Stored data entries
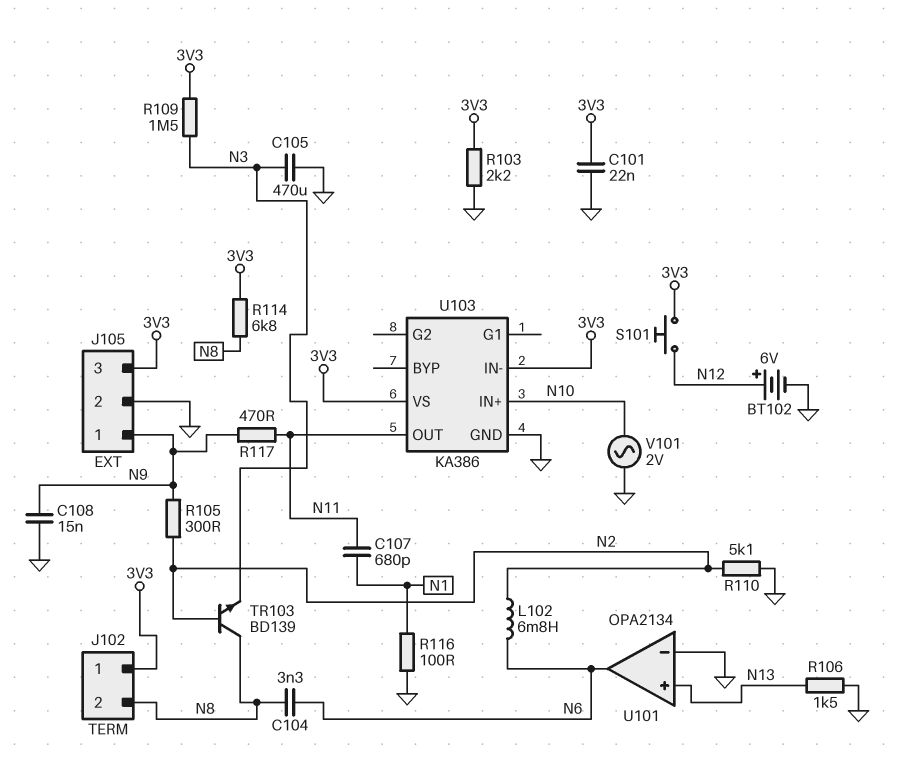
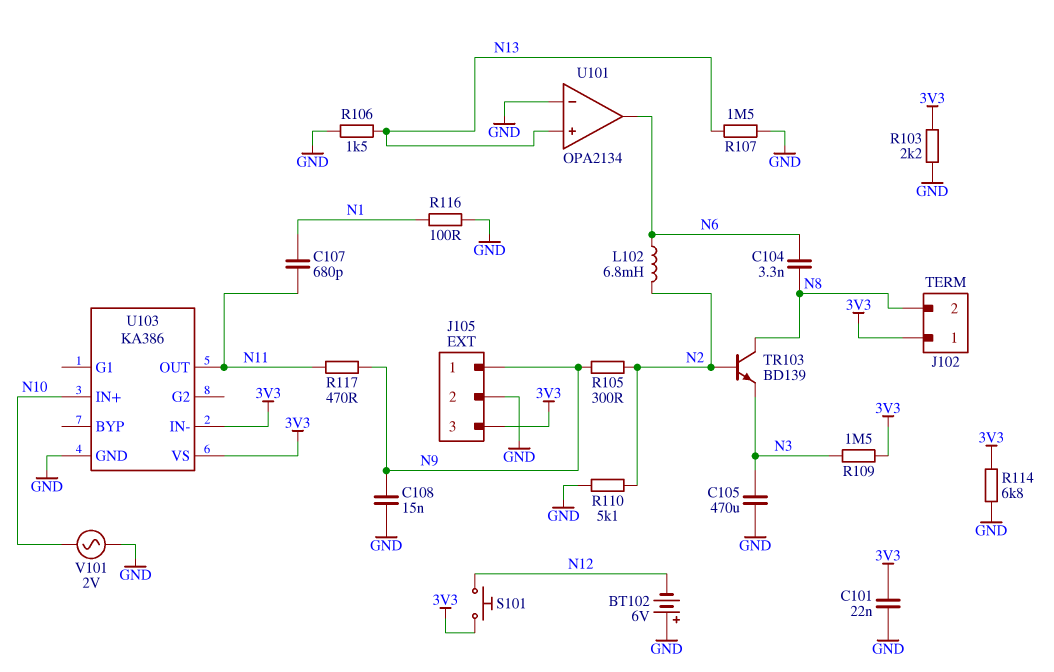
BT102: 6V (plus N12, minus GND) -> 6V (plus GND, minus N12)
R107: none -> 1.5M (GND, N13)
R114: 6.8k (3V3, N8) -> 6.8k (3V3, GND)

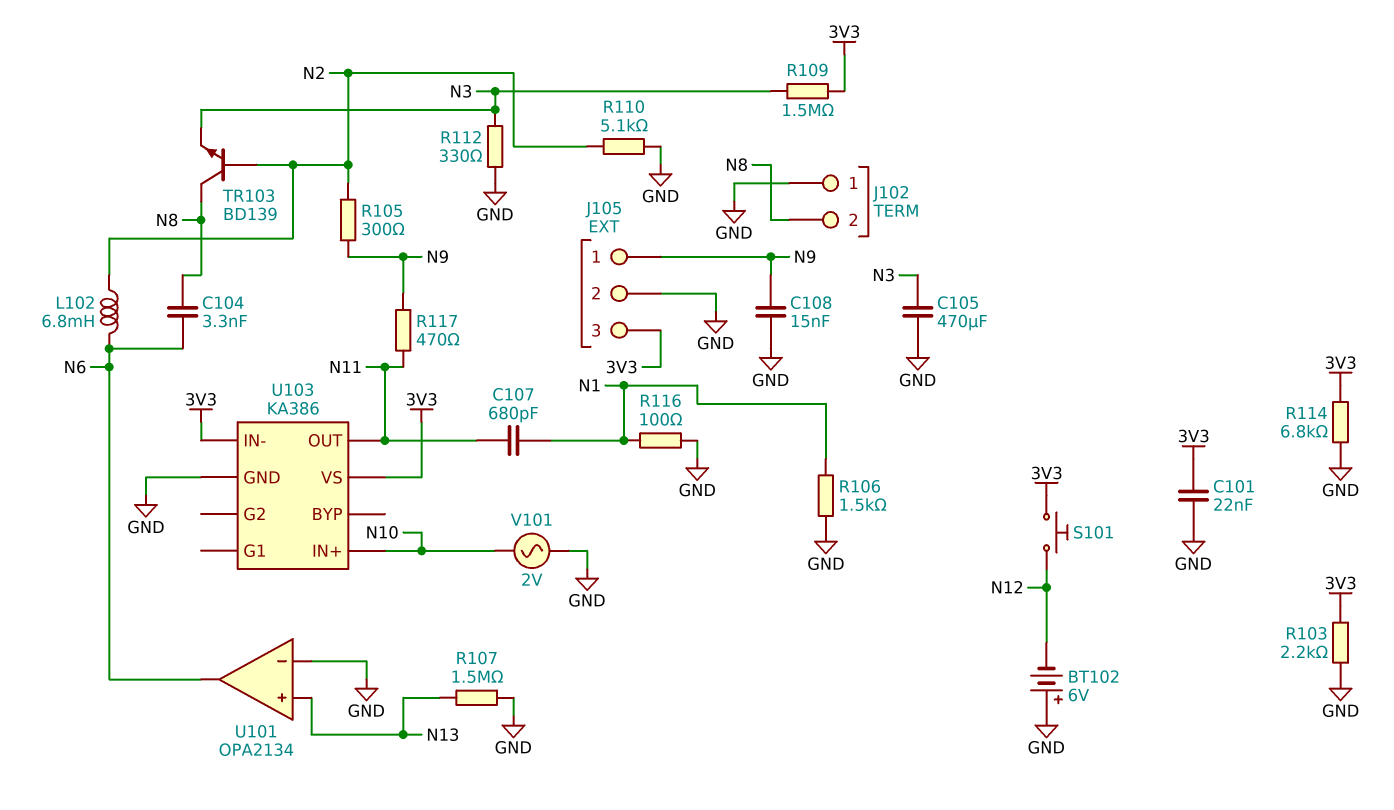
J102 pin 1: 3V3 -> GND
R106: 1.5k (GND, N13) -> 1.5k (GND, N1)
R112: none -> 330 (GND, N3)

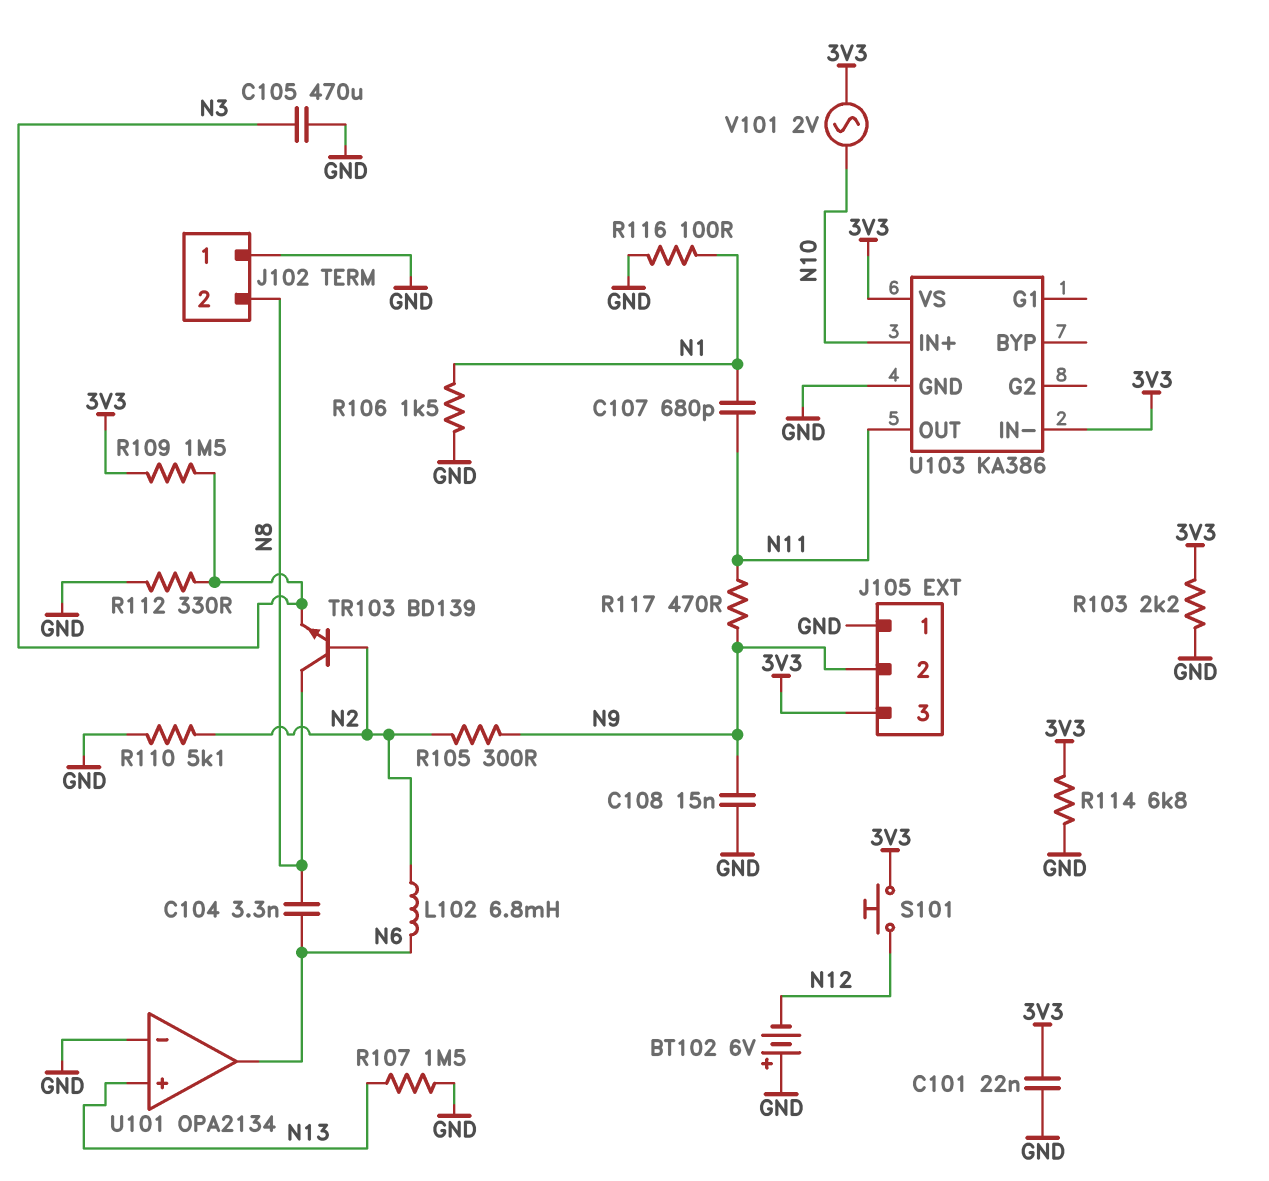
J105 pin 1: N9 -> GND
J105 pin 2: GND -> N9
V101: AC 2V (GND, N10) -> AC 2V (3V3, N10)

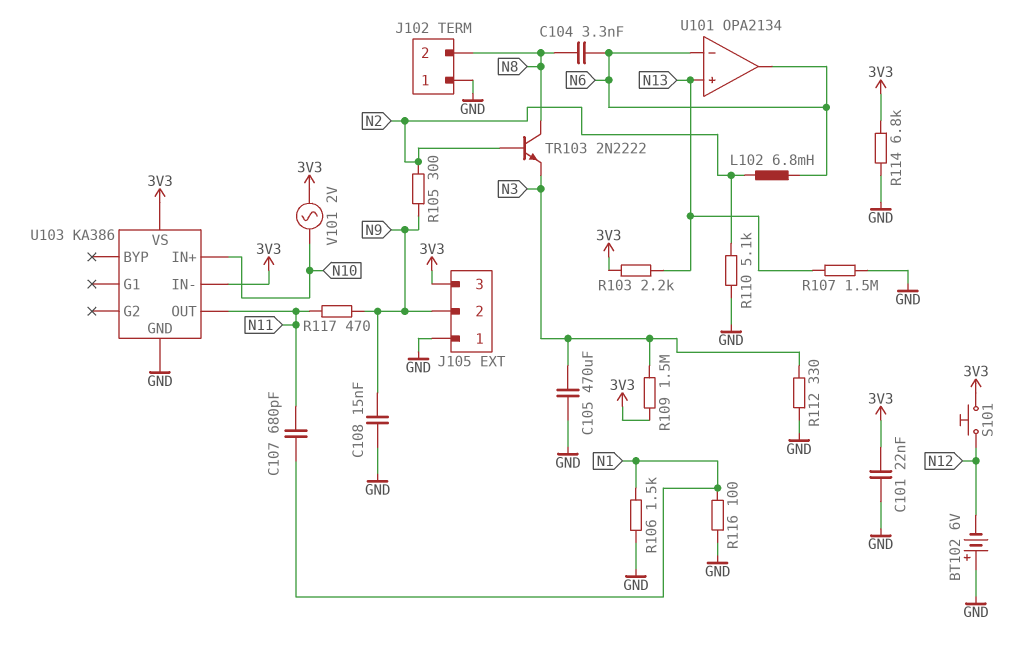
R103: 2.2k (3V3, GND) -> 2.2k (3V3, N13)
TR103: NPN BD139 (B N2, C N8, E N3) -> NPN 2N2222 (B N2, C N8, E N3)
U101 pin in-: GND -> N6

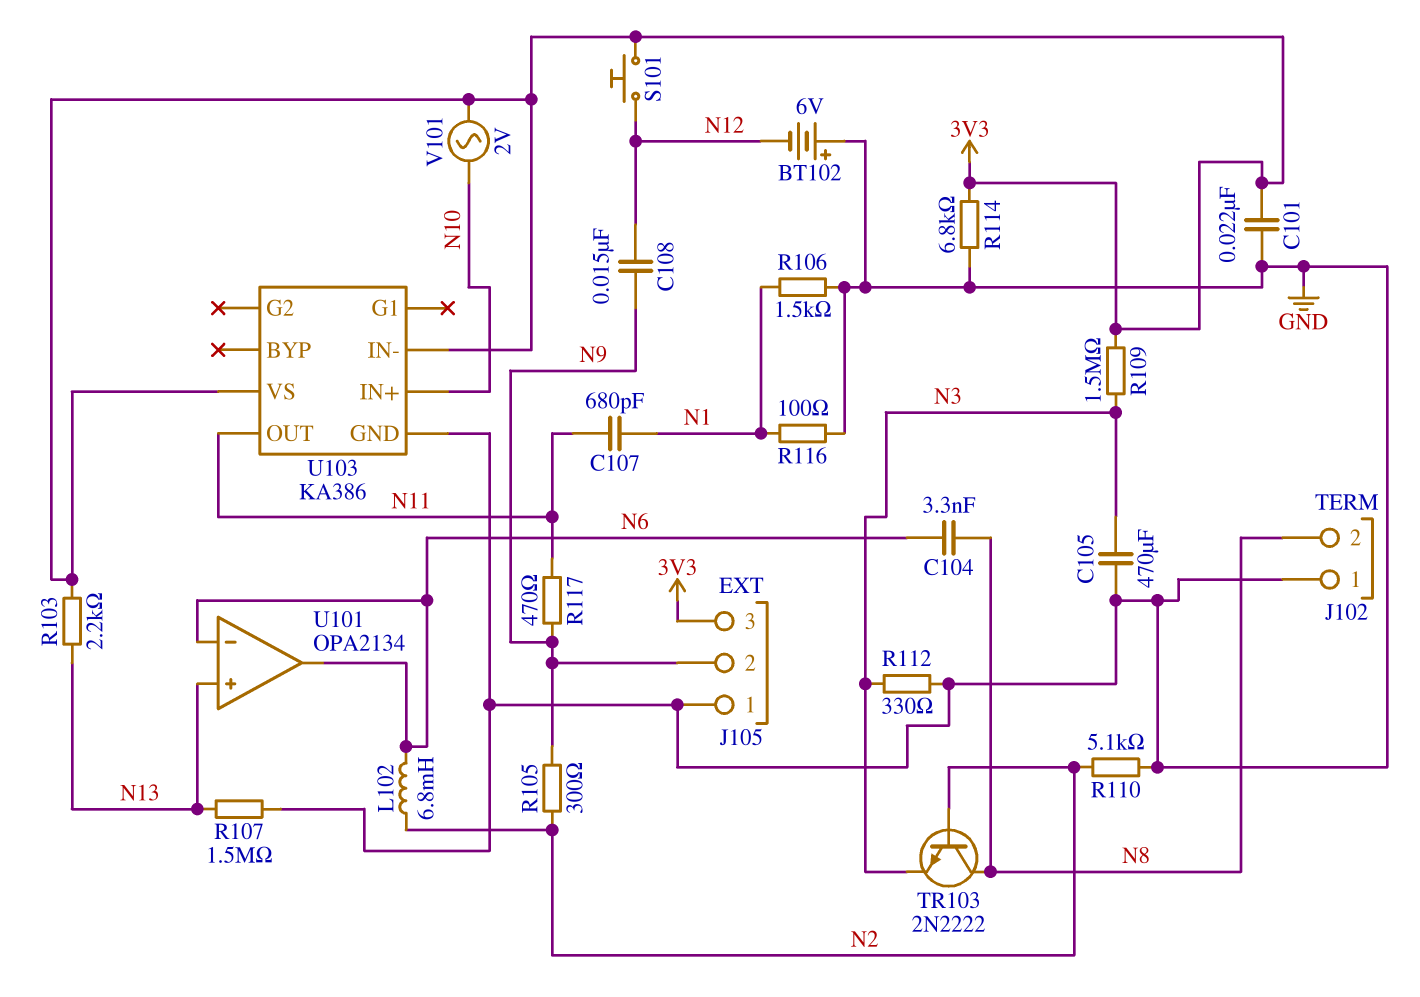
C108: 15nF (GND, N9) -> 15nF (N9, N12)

* * *

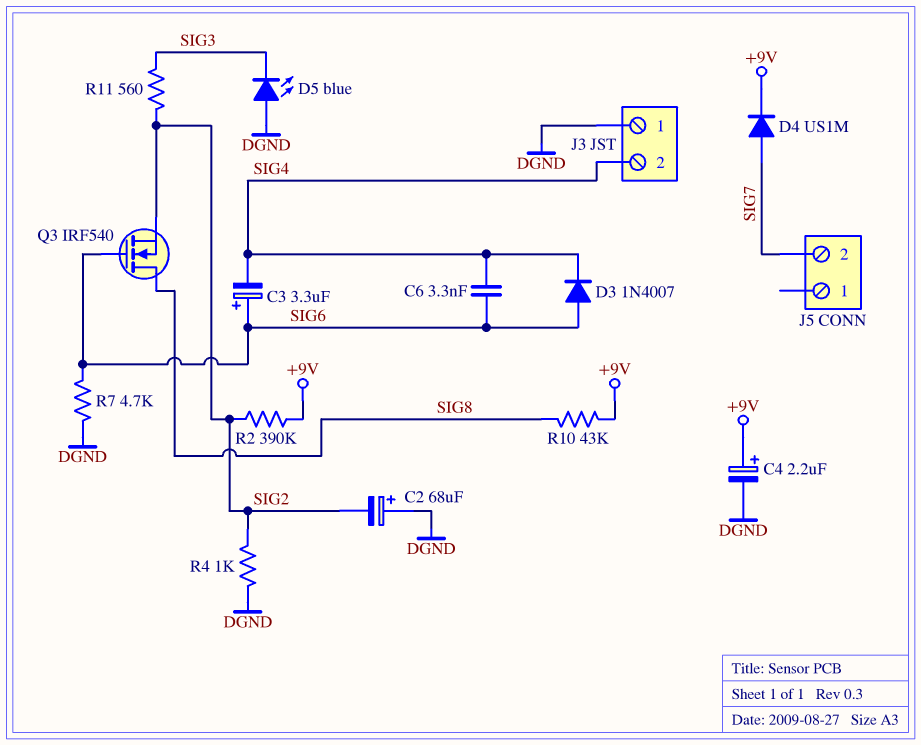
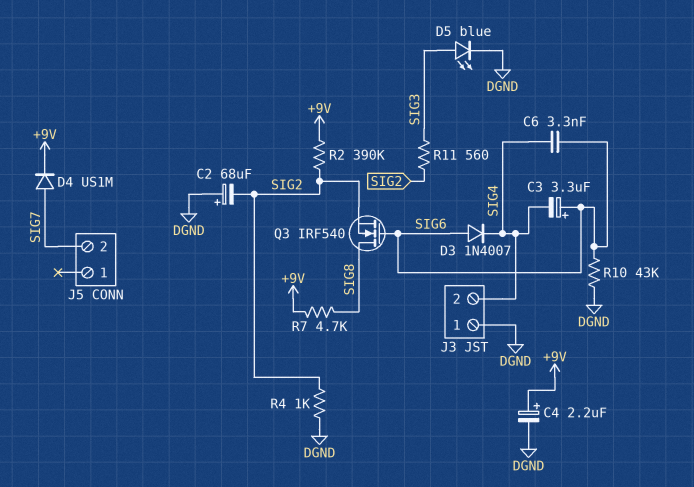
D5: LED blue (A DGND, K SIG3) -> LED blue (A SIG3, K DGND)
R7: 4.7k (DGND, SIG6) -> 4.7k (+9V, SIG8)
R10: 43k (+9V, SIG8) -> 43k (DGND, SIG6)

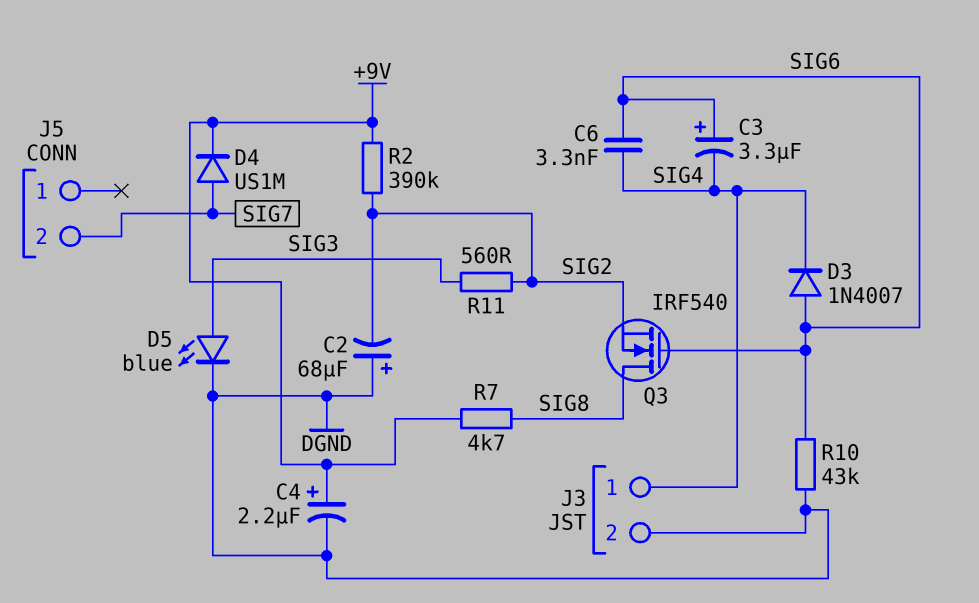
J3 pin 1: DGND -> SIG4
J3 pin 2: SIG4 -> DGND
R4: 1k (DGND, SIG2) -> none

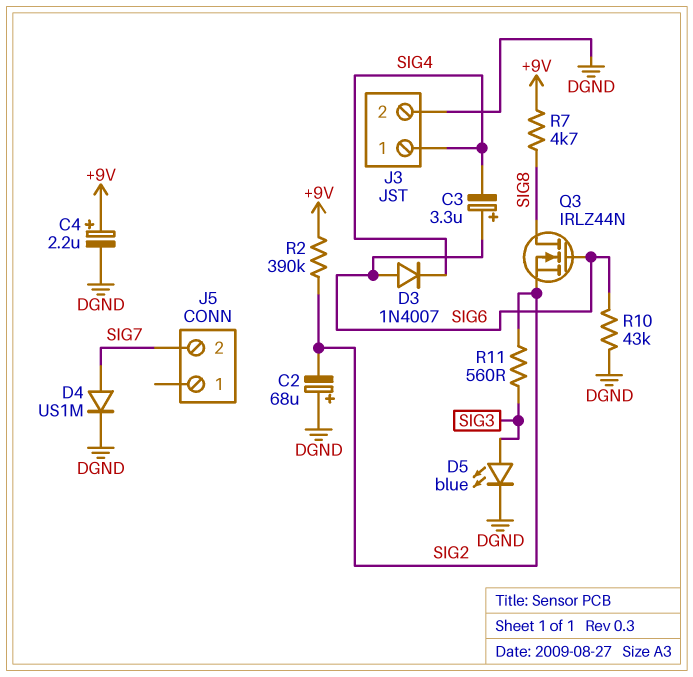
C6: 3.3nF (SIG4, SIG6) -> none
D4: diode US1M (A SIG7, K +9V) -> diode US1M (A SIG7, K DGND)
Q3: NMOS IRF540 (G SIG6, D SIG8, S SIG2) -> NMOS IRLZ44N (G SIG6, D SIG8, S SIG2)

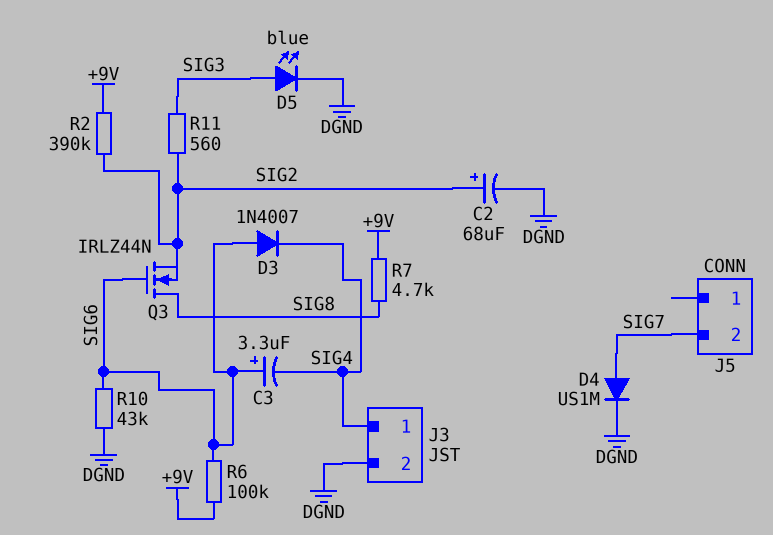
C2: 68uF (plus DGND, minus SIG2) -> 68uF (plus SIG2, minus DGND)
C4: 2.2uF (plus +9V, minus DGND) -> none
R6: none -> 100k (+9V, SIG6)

# Your assignment
Output only the lines above from the one containing "TR103: NPN BD139" to the one containing "C108: 15nF (GND, N9) -> 15nF (N9, N12)", both included, exactly as written and with no pictures.

# Result
TR103: NPN BD139 (B N2, C N8, E N3) -> NPN 2N2222 (B N2, C N8, E N3)
U101 pin in-: GND -> N6

C108: 15nF (GND, N9) -> 15nF (N9, N12)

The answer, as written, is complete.